(Version comparison data)

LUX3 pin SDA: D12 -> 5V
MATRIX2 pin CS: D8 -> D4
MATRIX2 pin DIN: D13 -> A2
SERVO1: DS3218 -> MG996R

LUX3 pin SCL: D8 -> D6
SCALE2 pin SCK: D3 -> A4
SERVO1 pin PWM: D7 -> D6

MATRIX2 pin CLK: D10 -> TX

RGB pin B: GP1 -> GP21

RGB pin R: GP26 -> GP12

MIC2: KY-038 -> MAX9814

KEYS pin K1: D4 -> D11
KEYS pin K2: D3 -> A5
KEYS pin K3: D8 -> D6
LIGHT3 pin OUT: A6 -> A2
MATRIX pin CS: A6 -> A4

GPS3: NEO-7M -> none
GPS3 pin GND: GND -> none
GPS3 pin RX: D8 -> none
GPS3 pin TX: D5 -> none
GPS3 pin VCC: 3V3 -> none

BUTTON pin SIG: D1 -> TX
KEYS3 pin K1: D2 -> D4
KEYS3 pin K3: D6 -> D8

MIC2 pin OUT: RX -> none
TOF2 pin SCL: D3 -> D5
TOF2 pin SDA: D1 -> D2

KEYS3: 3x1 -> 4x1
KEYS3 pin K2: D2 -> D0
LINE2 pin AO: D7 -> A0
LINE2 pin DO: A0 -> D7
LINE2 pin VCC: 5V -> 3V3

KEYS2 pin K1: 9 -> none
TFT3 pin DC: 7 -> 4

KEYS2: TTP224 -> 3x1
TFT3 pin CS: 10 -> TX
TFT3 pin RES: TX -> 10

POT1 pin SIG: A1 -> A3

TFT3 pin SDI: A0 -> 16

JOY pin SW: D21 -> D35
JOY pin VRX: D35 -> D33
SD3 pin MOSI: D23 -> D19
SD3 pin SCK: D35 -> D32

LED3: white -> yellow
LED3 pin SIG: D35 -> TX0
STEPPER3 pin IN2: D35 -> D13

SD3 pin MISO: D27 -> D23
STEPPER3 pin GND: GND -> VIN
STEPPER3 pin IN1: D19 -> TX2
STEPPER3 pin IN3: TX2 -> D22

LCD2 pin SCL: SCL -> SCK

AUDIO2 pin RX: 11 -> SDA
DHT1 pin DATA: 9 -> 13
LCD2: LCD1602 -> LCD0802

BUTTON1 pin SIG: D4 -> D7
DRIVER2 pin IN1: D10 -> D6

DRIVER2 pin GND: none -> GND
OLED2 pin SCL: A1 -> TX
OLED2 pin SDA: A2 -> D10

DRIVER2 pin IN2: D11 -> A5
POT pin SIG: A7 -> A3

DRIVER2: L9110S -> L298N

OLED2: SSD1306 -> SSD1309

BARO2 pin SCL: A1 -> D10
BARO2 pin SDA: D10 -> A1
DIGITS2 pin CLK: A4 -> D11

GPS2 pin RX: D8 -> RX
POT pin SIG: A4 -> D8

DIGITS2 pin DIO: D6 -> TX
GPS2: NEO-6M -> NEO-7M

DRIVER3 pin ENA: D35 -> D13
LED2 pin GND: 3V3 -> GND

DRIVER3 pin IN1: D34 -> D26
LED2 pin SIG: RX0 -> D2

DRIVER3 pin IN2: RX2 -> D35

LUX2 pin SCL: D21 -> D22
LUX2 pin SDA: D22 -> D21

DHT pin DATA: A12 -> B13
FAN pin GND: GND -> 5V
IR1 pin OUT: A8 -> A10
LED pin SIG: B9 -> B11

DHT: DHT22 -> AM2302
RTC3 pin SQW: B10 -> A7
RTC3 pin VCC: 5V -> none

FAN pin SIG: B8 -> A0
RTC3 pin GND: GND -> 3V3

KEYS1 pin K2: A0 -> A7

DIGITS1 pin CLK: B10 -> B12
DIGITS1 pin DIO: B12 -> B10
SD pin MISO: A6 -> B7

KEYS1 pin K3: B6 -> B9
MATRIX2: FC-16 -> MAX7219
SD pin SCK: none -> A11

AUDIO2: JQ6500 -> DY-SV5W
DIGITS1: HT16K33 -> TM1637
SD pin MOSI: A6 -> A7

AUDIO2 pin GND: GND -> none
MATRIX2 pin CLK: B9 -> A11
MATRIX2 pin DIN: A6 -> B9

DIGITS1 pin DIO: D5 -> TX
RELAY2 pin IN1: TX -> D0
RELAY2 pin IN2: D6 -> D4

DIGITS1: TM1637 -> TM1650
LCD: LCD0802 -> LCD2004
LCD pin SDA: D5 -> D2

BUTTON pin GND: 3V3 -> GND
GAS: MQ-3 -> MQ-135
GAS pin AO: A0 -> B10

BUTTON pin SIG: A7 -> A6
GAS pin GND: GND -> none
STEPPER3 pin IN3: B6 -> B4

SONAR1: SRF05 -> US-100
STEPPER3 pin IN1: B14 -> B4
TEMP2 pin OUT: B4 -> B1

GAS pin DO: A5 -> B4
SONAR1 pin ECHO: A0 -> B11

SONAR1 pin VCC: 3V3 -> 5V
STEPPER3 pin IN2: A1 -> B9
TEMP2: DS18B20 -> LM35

* **Assigned task**
Please transcribe all of the data above exactly.

* **Task result**
LUX3 pin SDA: D12 -> 5V
MATRIX2 pin CS: D8 -> D4
MATRIX2 pin DIN: D13 -> A2
SERVO1: DS3218 -> MG996R

LUX3 pin SCL: D8 -> D6
SCALE2 pin SCK: D3 -> A4
SERVO1 pin PWM: D7 -> D6

MATRIX2 pin CLK: D10 -> TX

RGB pin B: GP1 -> GP21

RGB pin R: GP26 -> GP12

MIC2: KY-038 -> MAX9814

KEYS pin K1: D4 -> D11
KEYS pin K2: D3 -> A5
KEYS pin K3: D8 -> D6
LIGHT3 pin OUT: A6 -> A2
MATRIX pin CS: A6 -> A4

GPS3: NEO-7M -> none
GPS3 pin GND: GND -> none
GPS3 pin RX: D8 -> none
GPS3 pin TX: D5 -> none
GPS3 pin VCC: 3V3 -> none

BUTTON pin SIG: D1 -> TX
KEYS3 pin K1: D2 -> D4
KEYS3 pin K3: D6 -> D8

MIC2 pin OUT: RX -> none
TOF2 pin SCL: D3 -> D5
TOF2 pin SDA: D1 -> D2

KEYS3: 3x1 -> 4x1
KEYS3 pin K2: D2 -> D0
LINE2 pin AO: D7 -> A0
LINE2 pin DO: A0 -> D7
LINE2 pin VCC: 5V -> 3V3

KEYS2 pin K1: 9 -> none
TFT3 pin DC: 7 -> 4

KEYS2: TTP224 -> 3x1
TFT3 pin CS: 10 -> TX
TFT3 pin RES: TX -> 10

POT1 pin SIG: A1 -> A3

TFT3 pin SDI: A0 -> 16

JOY pin SW: D21 -> D35
JOY pin VRX: D35 -> D33
SD3 pin MOSI: D23 -> D19
SD3 pin SCK: D35 -> D32

LED3: white -> yellow
LED3 pin SIG: D35 -> TX0
STEPPER3 pin IN2: D35 -> D13

SD3 pin MISO: D27 -> D23
STEPPER3 pin GND: GND -> VIN
STEPPER3 pin IN1: D19 -> TX2
STEPPER3 pin IN3: TX2 -> D22

LCD2 pin SCL: SCL -> SCK

AUDIO2 pin RX: 11 -> SDA
DHT1 pin DATA: 9 -> 13
LCD2: LCD1602 -> LCD0802

BUTTON1 pin SIG: D4 -> D7
DRIVER2 pin IN1: D10 -> D6

DRIVER2 pin GND: none -> GND
OLED2 pin SCL: A1 -> TX
OLED2 pin SDA: A2 -> D10

DRIVER2 pin IN2: D11 -> A5
POT pin SIG: A7 -> A3

DRIVER2: L9110S -> L298N

OLED2: SSD1306 -> SSD1309

BARO2 pin SCL: A1 -> D10
BARO2 pin SDA: D10 -> A1
DIGITS2 pin CLK: A4 -> D11

GPS2 pin RX: D8 -> RX
POT pin SIG: A4 -> D8

DIGITS2 pin DIO: D6 -> TX
GPS2: NEO-6M -> NEO-7M

DRIVER3 pin ENA: D35 -> D13
LED2 pin GND: 3V3 -> GND

DRIVER3 pin IN1: D34 -> D26
LED2 pin SIG: RX0 -> D2

DRIVER3 pin IN2: RX2 -> D35

LUX2 pin SCL: D21 -> D22
LUX2 pin SDA: D22 -> D21

DHT pin DATA: A12 -> B13
FAN pin GND: GND -> 5V
IR1 pin OUT: A8 -> A10
LED pin SIG: B9 -> B11

DHT: DHT22 -> AM2302
RTC3 pin SQW: B10 -> A7
RTC3 pin VCC: 5V -> none

FAN pin SIG: B8 -> A0
RTC3 pin GND: GND -> 3V3

KEYS1 pin K2: A0 -> A7

DIGITS1 pin CLK: B10 -> B12
DIGITS1 pin DIO: B12 -> B10
SD pin MISO: A6 -> B7

KEYS1 pin K3: B6 -> B9
MATRIX2: FC-16 -> MAX7219
SD pin SCK: none -> A11

AUDIO2: JQ6500 -> DY-SV5W
DIGITS1: HT16K33 -> TM1637
SD pin MOSI: A6 -> A7

AUDIO2 pin GND: GND -> none
MATRIX2 pin CLK: B9 -> A11
MATRIX2 pin DIN: A6 -> B9

DIGITS1 pin DIO: D5 -> TX
RELAY2 pin IN1: TX -> D0
RELAY2 pin IN2: D6 -> D4

DIGITS1: TM1637 -> TM1650
LCD: LCD0802 -> LCD2004
LCD pin SDA: D5 -> D2

BUTTON pin GND: 3V3 -> GND
GAS: MQ-3 -> MQ-135
GAS pin AO: A0 -> B10

BUTTON pin SIG: A7 -> A6
GAS pin GND: GND -> none
STEPPER3 pin IN3: B6 -> B4

SONAR1: SRF05 -> US-100
STEPPER3 pin IN1: B14 -> B4
TEMP2 pin OUT: B4 -> B1

GAS pin DO: A5 -> B4
SONAR1 pin ECHO: A0 -> B11

SONAR1 pin VCC: 3V3 -> 5V
STEPPER3 pin IN2: A1 -> B9
TEMP2: DS18B20 -> LM35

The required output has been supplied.